● **Records supplied**
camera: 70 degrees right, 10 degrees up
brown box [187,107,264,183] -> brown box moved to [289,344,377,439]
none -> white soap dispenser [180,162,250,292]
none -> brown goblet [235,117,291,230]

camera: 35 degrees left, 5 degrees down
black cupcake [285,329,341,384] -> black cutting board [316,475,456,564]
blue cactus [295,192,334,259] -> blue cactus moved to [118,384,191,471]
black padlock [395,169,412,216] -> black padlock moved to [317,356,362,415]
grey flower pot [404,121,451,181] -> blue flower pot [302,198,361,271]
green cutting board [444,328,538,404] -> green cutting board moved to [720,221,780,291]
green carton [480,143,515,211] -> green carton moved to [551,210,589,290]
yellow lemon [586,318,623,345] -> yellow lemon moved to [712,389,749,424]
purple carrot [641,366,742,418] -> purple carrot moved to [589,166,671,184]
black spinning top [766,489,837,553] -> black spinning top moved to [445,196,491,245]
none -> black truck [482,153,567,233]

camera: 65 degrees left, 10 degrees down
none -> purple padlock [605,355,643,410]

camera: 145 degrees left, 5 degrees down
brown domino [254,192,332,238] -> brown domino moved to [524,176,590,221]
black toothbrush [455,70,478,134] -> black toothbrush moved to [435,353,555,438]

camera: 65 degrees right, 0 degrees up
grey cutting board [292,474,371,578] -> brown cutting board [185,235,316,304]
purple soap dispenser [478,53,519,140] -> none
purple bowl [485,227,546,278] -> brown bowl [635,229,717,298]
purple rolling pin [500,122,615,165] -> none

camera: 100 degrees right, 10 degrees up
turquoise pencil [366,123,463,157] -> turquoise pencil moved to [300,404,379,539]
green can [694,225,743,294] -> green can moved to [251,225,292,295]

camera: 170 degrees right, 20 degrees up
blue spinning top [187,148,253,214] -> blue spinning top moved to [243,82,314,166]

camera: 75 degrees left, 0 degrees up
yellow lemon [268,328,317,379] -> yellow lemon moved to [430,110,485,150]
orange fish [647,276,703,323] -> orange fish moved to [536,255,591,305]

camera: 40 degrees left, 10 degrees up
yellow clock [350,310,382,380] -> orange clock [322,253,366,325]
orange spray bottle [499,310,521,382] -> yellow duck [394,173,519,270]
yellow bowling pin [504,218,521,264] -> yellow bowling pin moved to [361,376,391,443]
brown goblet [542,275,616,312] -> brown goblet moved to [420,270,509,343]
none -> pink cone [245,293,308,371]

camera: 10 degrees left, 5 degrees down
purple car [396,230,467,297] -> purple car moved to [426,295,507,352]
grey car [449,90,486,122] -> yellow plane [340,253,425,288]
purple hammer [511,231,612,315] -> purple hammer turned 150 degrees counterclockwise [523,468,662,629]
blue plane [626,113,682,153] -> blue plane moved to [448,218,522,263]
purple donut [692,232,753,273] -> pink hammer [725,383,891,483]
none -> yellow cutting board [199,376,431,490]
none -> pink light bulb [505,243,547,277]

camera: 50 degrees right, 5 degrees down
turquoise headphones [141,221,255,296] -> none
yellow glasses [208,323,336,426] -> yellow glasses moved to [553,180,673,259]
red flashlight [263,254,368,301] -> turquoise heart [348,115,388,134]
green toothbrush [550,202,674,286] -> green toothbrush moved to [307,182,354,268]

● **What to do**
Transcribe each line of the data above, unaltered, from the one where "camera: 145 degrees left, 5 degrees down" appears to the one where "brown goblet [542,275,616,312]" appears, inclusive of both.

● **Output for this exercise**
camera: 145 degrees left, 5 degrees down
brown domino [254,192,332,238] -> brown domino moved to [524,176,590,221]
black toothbrush [455,70,478,134] -> black toothbrush moved to [435,353,555,438]

camera: 65 degrees right, 0 degrees up
grey cutting board [292,474,371,578] -> brown cutting board [185,235,316,304]
purple soap dispenser [478,53,519,140] -> none
purple bowl [485,227,546,278] -> brown bowl [635,229,717,298]
purple rolling pin [500,122,615,165] -> none

camera: 100 degrees right, 10 degrees up
turquoise pencil [366,123,463,157] -> turquoise pencil moved to [300,404,379,539]
green can [694,225,743,294] -> green can moved to [251,225,292,295]

camera: 170 degrees right, 20 degrees up
blue spinning top [187,148,253,214] -> blue spinning top moved to [243,82,314,166]

camera: 75 degrees left, 0 degrees up
yellow lemon [268,328,317,379] -> yellow lemon moved to [430,110,485,150]
orange fish [647,276,703,323] -> orange fish moved to [536,255,591,305]

camera: 40 degrees left, 10 degrees up
yellow clock [350,310,382,380] -> orange clock [322,253,366,325]
orange spray bottle [499,310,521,382] -> yellow duck [394,173,519,270]
yellow bowling pin [504,218,521,264] -> yellow bowling pin moved to [361,376,391,443]
brown goblet [542,275,616,312] -> brown goblet moved to [420,270,509,343]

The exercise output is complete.